REQUIRED WORK: Could you reproduce, word for word, everything below from the line containing "grey bottle: 4 -> 3" down to the line containing "green bottle: 1 -> 0", with both of those lines included and no others?

────────────────────

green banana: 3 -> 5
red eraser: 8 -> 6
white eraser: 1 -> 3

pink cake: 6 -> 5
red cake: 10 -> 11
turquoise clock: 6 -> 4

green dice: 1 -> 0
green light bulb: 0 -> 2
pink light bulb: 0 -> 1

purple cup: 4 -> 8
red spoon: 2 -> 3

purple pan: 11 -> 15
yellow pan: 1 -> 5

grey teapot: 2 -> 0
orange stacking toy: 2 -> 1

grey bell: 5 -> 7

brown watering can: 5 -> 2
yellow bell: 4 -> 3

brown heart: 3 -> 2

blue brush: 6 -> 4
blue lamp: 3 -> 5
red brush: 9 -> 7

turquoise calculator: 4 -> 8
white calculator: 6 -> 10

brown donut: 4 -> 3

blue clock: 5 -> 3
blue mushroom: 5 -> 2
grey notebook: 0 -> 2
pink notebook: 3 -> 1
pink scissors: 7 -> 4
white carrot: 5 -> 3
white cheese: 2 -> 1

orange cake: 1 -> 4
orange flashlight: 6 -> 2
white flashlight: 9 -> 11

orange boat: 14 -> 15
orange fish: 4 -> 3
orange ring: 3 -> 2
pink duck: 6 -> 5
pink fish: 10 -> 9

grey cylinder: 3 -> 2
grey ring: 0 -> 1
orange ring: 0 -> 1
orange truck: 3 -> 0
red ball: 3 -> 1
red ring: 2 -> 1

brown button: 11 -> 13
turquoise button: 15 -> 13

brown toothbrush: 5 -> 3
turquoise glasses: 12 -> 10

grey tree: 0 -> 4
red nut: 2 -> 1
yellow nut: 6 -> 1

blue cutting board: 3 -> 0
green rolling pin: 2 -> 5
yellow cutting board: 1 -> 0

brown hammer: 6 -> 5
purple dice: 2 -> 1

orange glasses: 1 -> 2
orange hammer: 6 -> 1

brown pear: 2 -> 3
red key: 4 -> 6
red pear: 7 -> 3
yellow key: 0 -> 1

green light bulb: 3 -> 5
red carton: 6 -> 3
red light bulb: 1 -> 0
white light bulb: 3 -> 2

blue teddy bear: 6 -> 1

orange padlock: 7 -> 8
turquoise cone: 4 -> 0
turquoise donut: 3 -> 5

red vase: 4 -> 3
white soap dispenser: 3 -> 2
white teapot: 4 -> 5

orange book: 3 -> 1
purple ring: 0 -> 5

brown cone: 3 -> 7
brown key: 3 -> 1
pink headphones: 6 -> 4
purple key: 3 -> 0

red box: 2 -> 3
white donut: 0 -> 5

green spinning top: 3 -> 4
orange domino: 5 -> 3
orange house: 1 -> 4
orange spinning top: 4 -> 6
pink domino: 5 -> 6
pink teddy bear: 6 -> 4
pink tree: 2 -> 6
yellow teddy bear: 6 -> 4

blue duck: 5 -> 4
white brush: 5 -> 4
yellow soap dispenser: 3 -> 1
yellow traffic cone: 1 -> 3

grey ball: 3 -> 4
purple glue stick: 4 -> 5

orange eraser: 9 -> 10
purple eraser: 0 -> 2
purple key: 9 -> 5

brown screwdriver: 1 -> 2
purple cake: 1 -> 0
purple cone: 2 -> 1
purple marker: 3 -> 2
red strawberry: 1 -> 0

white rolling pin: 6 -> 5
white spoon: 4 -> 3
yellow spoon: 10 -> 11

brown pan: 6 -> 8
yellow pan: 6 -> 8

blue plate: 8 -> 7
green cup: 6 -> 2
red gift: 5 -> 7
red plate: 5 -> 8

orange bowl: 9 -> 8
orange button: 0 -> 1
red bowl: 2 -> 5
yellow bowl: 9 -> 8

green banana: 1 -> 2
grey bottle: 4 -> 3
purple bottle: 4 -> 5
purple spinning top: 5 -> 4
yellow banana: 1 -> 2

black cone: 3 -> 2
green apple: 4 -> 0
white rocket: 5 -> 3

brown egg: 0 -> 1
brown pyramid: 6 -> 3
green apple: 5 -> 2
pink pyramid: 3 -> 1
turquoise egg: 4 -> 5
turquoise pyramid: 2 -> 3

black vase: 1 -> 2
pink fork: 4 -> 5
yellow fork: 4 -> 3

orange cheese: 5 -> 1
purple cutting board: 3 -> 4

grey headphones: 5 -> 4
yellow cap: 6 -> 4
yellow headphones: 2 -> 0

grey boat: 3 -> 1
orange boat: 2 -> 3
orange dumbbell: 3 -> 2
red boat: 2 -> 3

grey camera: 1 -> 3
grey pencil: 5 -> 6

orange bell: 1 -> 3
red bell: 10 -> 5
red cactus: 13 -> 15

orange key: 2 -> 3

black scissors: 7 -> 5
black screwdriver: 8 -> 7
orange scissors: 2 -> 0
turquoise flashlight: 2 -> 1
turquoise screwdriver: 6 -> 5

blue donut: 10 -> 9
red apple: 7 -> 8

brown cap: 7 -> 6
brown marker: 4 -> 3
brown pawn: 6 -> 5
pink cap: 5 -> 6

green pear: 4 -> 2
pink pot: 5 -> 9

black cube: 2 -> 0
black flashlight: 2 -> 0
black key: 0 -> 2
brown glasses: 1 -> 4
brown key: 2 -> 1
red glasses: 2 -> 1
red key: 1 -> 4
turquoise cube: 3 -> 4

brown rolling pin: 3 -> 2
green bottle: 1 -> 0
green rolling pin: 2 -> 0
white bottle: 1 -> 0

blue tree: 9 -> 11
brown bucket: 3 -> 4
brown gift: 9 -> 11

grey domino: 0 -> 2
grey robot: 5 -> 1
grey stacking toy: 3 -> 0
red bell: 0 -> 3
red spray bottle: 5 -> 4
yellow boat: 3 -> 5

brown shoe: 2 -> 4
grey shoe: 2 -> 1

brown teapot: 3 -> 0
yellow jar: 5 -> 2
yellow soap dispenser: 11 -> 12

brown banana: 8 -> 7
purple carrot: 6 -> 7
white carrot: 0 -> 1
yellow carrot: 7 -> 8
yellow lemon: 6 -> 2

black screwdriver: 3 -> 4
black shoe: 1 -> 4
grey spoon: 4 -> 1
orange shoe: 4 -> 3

────────────────────

ANSWER TO THIS EXERCISE:
grey bottle: 4 -> 3
purple bottle: 4 -> 5
purple spinning top: 5 -> 4
yellow banana: 1 -> 2

black cone: 3 -> 2
green apple: 4 -> 0
white rocket: 5 -> 3

brown egg: 0 -> 1
brown pyramid: 6 -> 3
green apple: 5 -> 2
pink pyramid: 3 -> 1
turquoise egg: 4 -> 5
turquoise pyramid: 2 -> 3

black vase: 1 -> 2
pink fork: 4 -> 5
yellow fork: 4 -> 3

orange cheese: 5 -> 1
purple cutting board: 3 -> 4

grey headphones: 5 -> 4
yellow cap: 6 -> 4
yellow headphones: 2 -> 0

grey boat: 3 -> 1
orange boat: 2 -> 3
orange dumbbell: 3 -> 2
red boat: 2 -> 3

grey camera: 1 -> 3
grey pencil: 5 -> 6

orange bell: 1 -> 3
red bell: 10 -> 5
red cactus: 13 -> 15

orange key: 2 -> 3

black scissors: 7 -> 5
black screwdriver: 8 -> 7
orange scissors: 2 -> 0
turquoise flashlight: 2 -> 1
turquoise screwdriver: 6 -> 5

blue donut: 10 -> 9
red apple: 7 -> 8

brown cap: 7 -> 6
brown marker: 4 -> 3
brown pawn: 6 -> 5
pink cap: 5 -> 6

green pear: 4 -> 2
pink pot: 5 -> 9

black cube: 2 -> 0
black flashlight: 2 -> 0
black key: 0 -> 2
brown glasses: 1 -> 4
brown key: 2 -> 1
red glasses: 2 -> 1
red key: 1 -> 4
turquoise cube: 3 -> 4

brown rolling pin: 3 -> 2
green bottle: 1 -> 0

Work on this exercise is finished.